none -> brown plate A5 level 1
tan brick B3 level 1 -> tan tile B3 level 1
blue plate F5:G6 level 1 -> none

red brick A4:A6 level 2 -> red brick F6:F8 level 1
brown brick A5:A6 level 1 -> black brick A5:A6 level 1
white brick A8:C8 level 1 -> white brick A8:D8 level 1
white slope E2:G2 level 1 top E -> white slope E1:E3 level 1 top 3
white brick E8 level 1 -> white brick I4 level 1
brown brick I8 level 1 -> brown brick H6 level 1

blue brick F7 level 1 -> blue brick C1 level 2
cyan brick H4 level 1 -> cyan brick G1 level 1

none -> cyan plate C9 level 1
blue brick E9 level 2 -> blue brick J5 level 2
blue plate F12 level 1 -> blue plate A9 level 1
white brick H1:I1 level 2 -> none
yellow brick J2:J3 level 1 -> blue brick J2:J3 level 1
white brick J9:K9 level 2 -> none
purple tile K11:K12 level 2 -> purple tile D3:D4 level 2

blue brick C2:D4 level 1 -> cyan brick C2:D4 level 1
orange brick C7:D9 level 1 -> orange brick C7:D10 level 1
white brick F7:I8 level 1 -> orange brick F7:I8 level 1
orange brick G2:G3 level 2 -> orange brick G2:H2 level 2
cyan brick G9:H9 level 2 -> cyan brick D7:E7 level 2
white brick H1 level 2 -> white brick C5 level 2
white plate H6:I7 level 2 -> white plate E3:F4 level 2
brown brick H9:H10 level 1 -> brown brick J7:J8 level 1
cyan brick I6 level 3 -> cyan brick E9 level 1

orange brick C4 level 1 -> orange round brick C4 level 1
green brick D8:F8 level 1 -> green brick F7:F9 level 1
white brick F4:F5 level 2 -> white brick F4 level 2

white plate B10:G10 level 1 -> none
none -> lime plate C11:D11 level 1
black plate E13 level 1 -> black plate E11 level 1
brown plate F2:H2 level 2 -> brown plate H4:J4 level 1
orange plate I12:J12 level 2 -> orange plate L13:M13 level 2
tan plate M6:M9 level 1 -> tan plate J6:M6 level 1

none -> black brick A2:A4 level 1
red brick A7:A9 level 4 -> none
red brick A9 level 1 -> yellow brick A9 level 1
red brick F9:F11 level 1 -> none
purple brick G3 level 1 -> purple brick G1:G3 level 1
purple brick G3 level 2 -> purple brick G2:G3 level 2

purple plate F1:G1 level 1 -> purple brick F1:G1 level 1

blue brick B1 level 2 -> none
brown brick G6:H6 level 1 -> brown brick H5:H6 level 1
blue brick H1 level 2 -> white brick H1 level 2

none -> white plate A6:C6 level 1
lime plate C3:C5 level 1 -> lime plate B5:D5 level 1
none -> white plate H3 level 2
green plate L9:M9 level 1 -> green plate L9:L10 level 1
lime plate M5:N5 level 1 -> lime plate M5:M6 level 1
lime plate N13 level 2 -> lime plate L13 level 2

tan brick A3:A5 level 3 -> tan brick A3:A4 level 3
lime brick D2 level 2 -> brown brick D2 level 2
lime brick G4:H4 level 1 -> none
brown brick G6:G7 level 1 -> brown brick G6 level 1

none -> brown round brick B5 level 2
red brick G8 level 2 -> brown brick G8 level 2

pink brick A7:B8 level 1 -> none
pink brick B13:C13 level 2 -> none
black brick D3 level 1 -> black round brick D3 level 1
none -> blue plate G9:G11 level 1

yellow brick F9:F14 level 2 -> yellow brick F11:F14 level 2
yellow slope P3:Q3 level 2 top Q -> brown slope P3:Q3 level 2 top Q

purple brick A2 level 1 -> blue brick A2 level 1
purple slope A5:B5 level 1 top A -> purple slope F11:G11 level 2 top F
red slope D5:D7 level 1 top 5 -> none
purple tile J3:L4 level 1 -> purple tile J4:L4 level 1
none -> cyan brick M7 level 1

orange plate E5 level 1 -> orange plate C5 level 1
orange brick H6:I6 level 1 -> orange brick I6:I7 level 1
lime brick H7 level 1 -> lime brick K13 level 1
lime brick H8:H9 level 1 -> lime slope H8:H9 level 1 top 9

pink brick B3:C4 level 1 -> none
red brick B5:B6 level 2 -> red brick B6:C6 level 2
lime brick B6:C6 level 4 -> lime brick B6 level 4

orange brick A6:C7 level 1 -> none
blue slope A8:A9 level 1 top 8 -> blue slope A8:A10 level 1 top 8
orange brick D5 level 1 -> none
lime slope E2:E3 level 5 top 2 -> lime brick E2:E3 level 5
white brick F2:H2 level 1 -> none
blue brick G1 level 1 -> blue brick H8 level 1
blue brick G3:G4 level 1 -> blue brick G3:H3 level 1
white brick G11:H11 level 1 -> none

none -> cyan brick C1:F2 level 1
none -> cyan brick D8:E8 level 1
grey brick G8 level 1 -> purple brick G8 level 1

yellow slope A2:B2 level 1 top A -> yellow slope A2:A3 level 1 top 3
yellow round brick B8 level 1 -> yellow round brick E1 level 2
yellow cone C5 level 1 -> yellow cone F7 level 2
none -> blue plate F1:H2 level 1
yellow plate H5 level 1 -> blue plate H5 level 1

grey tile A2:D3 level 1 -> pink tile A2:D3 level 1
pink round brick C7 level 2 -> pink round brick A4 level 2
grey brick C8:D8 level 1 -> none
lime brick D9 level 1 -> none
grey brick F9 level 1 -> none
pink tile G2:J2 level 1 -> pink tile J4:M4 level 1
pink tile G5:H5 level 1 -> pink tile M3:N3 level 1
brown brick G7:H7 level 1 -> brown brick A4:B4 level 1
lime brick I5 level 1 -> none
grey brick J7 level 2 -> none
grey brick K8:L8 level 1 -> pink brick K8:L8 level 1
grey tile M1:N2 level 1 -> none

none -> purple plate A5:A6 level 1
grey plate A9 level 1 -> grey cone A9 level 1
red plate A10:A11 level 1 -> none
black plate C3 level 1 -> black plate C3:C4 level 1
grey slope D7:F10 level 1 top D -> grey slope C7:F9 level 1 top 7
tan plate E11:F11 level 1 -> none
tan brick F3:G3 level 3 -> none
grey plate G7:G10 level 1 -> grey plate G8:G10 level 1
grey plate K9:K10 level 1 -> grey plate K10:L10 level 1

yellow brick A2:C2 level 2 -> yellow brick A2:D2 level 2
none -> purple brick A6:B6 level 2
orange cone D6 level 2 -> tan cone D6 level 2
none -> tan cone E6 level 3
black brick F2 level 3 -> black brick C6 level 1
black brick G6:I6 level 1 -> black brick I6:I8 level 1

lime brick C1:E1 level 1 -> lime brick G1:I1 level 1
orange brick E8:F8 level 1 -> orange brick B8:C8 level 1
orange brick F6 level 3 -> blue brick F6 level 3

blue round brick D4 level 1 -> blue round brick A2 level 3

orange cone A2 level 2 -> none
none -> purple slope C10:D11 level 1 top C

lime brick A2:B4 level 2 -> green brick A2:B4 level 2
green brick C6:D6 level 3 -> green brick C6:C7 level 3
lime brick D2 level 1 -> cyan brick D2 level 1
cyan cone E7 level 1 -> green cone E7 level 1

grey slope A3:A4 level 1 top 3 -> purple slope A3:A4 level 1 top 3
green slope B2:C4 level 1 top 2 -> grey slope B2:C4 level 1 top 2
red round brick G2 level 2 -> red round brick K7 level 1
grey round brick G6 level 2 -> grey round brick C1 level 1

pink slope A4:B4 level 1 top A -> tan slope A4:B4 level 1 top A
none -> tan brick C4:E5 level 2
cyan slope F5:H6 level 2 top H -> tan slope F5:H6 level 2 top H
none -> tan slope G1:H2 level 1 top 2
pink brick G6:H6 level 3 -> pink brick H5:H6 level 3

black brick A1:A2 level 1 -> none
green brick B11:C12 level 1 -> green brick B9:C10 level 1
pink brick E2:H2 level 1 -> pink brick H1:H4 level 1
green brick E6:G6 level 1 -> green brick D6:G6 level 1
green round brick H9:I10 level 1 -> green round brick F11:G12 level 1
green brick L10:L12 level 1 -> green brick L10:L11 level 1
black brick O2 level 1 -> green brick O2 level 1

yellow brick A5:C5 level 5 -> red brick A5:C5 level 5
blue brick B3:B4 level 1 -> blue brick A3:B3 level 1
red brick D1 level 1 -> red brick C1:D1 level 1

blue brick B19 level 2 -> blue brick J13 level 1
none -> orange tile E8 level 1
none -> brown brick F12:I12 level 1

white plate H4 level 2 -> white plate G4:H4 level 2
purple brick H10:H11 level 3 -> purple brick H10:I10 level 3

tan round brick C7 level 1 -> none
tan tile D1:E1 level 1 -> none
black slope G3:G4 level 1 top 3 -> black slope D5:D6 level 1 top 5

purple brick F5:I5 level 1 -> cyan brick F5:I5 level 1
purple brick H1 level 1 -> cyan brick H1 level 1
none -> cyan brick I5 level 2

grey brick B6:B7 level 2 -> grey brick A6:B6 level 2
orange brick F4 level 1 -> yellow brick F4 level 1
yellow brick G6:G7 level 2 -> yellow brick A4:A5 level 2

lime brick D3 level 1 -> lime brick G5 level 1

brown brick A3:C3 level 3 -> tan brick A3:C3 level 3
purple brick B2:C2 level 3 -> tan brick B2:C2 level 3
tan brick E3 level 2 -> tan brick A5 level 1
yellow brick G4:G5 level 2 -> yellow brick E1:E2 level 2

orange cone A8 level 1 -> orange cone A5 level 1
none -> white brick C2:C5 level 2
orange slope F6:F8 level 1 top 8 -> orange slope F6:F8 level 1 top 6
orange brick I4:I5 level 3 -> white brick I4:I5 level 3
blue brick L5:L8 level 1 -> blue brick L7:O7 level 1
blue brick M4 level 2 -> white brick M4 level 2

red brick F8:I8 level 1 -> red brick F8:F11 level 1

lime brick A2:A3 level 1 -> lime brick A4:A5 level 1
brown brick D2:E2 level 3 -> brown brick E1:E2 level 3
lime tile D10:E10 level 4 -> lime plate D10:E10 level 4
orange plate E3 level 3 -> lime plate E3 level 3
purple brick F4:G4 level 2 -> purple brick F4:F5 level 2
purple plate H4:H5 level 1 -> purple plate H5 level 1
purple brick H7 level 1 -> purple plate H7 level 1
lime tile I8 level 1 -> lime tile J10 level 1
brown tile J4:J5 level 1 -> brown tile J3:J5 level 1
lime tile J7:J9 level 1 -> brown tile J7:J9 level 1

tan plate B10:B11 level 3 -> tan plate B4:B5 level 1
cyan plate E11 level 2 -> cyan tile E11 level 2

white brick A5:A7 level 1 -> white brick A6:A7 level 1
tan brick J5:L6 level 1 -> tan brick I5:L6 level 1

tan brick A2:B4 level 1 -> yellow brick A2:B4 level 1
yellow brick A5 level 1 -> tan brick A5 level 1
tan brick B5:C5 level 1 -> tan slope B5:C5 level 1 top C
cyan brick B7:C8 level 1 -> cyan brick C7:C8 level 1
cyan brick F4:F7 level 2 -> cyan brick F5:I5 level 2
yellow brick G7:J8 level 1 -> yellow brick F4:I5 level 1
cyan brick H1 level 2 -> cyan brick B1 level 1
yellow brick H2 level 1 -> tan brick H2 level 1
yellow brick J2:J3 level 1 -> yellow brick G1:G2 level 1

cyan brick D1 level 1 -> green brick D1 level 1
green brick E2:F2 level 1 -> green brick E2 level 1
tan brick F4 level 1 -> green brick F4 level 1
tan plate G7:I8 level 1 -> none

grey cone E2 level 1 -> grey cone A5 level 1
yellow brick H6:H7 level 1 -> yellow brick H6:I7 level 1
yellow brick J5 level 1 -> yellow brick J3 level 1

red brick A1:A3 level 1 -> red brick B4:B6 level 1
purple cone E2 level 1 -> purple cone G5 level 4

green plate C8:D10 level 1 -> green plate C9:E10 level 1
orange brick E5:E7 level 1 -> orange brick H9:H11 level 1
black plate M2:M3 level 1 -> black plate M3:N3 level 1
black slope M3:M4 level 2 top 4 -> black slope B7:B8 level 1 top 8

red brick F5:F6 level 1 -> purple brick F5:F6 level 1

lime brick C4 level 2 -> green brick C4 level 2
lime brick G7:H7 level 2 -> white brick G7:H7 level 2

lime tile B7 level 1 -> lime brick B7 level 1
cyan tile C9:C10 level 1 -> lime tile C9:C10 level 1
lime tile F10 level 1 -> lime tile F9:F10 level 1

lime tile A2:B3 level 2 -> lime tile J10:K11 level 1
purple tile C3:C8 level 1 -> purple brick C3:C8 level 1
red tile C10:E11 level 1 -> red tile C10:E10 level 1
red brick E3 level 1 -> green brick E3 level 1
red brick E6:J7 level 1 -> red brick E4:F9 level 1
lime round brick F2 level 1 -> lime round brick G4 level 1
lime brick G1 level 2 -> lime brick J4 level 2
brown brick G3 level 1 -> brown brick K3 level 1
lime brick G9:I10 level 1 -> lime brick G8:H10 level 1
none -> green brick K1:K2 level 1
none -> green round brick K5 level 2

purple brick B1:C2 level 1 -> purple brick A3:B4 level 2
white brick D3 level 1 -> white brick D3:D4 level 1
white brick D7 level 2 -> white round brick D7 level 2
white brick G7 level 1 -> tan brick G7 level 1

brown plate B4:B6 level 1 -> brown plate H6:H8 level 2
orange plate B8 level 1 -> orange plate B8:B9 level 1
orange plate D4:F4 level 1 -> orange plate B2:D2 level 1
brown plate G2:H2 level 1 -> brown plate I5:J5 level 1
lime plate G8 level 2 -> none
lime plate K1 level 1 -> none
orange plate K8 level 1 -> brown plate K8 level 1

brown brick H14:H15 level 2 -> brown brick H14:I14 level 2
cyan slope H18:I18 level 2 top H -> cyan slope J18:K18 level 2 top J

..........

Where the data above reaches the line holding "none -> orange tile E8 level 1", begin printing, and stop after the line holding "none -> cyan brick I5 level 2". Each line must be reproduced exactly, with nothing else added.

◆ Response to the task ◆
none -> orange tile E8 level 1
none -> brown brick F12:I12 level 1

white plate H4 level 2 -> white plate G4:H4 level 2
purple brick H10:H11 level 3 -> purple brick H10:I10 level 3

tan round brick C7 level 1 -> none
tan tile D1:E1 level 1 -> none
black slope G3:G4 level 1 top 3 -> black slope D5:D6 level 1 top 5

purple brick F5:I5 level 1 -> cyan brick F5:I5 level 1
purple brick H1 level 1 -> cyan brick H1 level 1
none -> cyan brick I5 level 2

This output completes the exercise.